**Task to complete**. Transcribe exactly, please, the lines from the one containing "R5: 3.3k (0V, N2) -> 3.3k (N2, VCC)" through the end of the records below, and leave out the pictures.

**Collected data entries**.
Start of Block
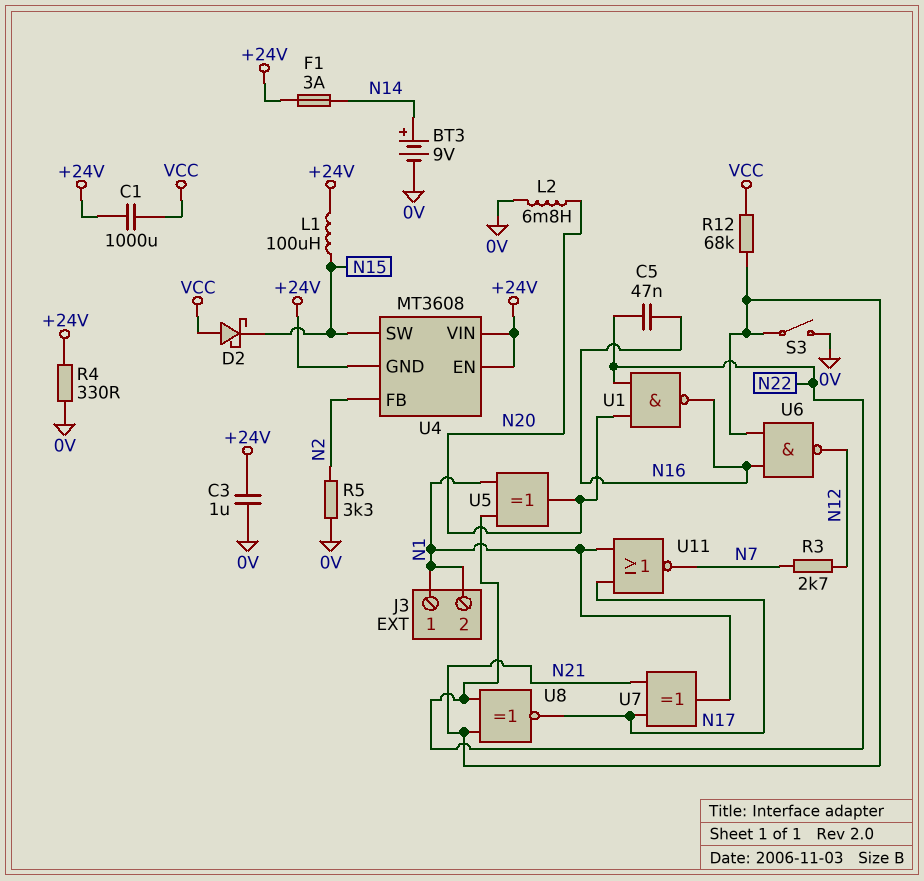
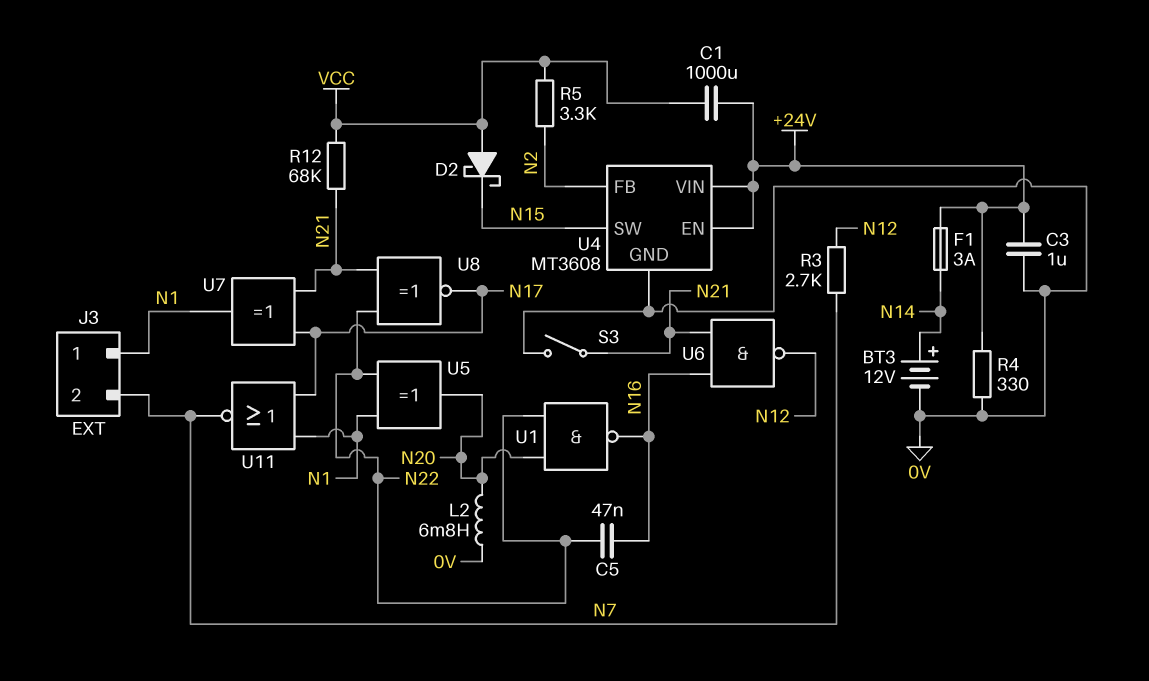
BT3: 9V (plus N14, minus 0V) -> 12V (plus N14, minus 0V)
J3 pin 2: N1 -> N7
L1: 100uH (+24V, N15) -> none
R5: 3.3k (0V, N2) -> 3.3k (N2, VCC)
U4 pin GND: +24V -> 0V

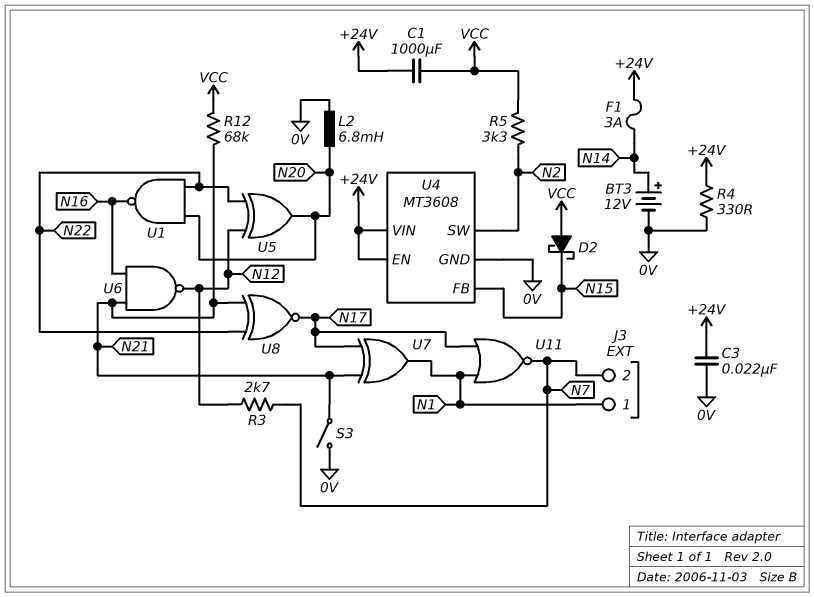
C3: 1uF (+24V, 0V) -> 22nF (+24V, 0V)
C5: 47nF (N16, N22) -> none
U4 pin FB: N2 -> N15
U4 pin SW: N15 -> N2
U5: XOR (in N1, in N22, out N20) -> XOR (in N12, in N22, out N20)

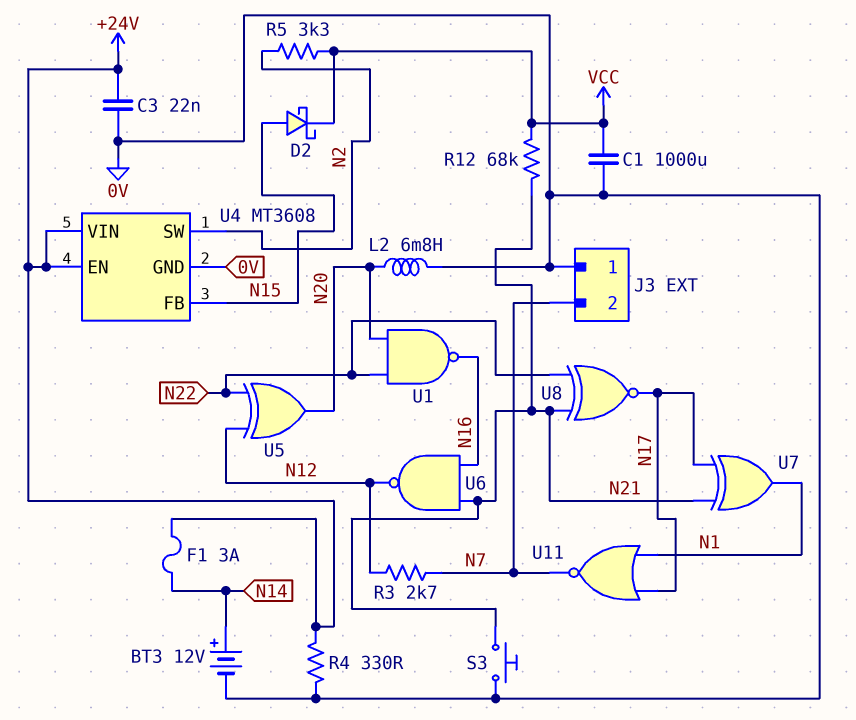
C1: 1000uF (+24V, VCC) -> 1000uF (0V, VCC)
D2: schottky (A VCC, K N15) -> schottky (A N15, K VCC)
J3 pin 1: N1 -> 0V
S3: switch (0V, N21) -> button (0V, N21)

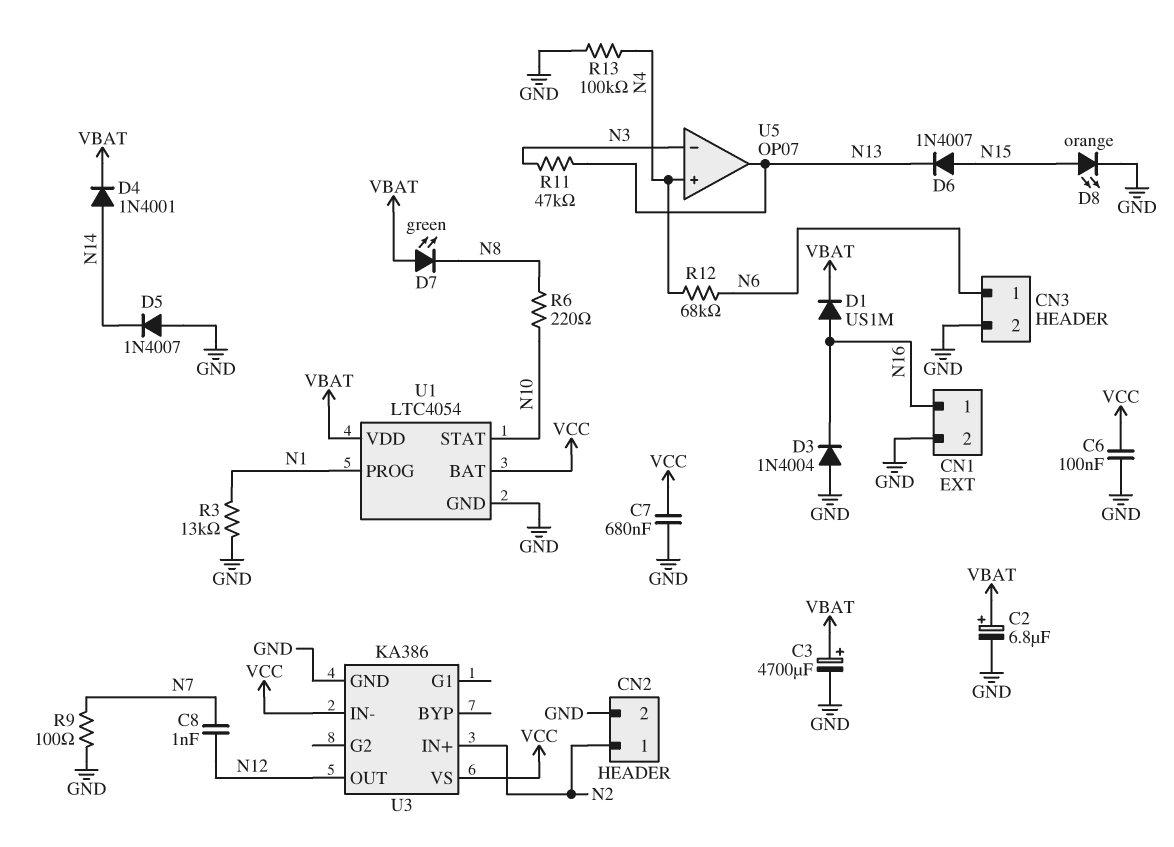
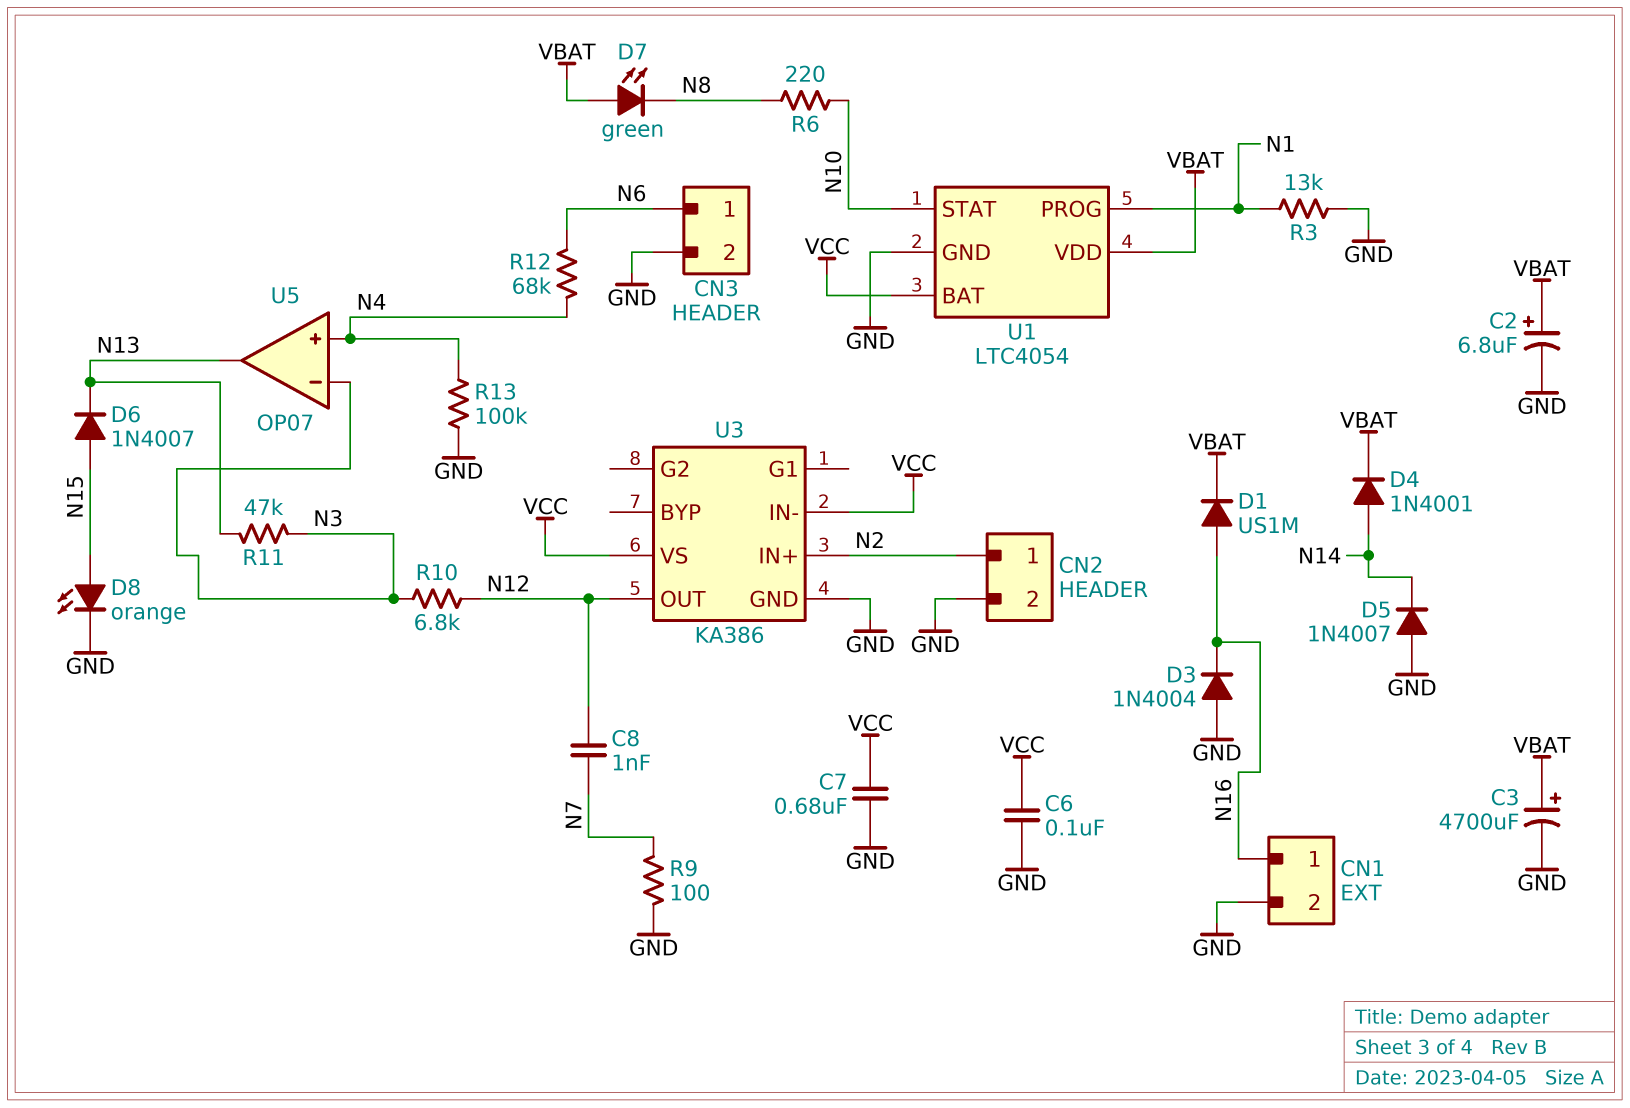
R10: none -> 6.8k (N3, N12)

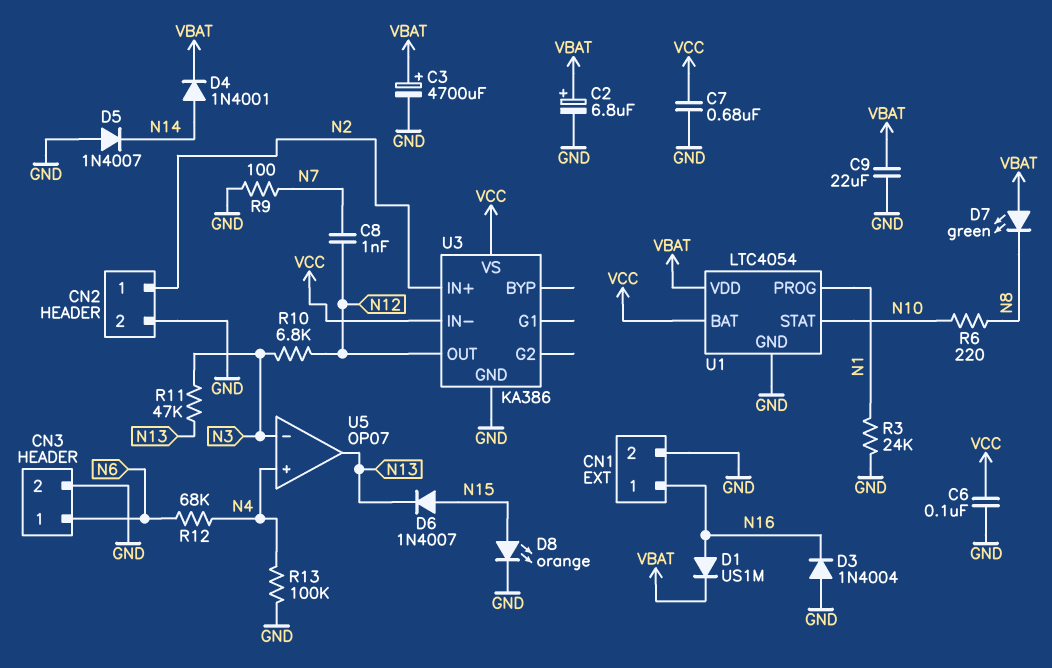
C9: none -> 22uF (GND, VBAT)
R3: 13k (GND, N1) -> 24k (GND, N1)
End of Block
**Result below**.
R5: 3.3k (0V, N2) -> 3.3k (N2, VCC)
U4 pin GND: +24V -> 0V

C3: 1uF (+24V, 0V) -> 22nF (+24V, 0V)
C5: 47nF (N16, N22) -> none
U4 pin FB: N2 -> N15
U4 pin SW: N15 -> N2
U5: XOR (in N1, in N22, out N20) -> XOR (in N12, in N22, out N20)

C1: 1000uF (+24V, VCC) -> 1000uF (0V, VCC)
D2: schottky (A VCC, K N15) -> schottky (A N15, K VCC)
J3 pin 1: N1 -> 0V
S3: switch (0V, N21) -> button (0V, N21)

R10: none -> 6.8k (N3, N12)

C9: none -> 22uF (GND, VBAT)
R3: 13k (GND, N1) -> 24k (GND, N1)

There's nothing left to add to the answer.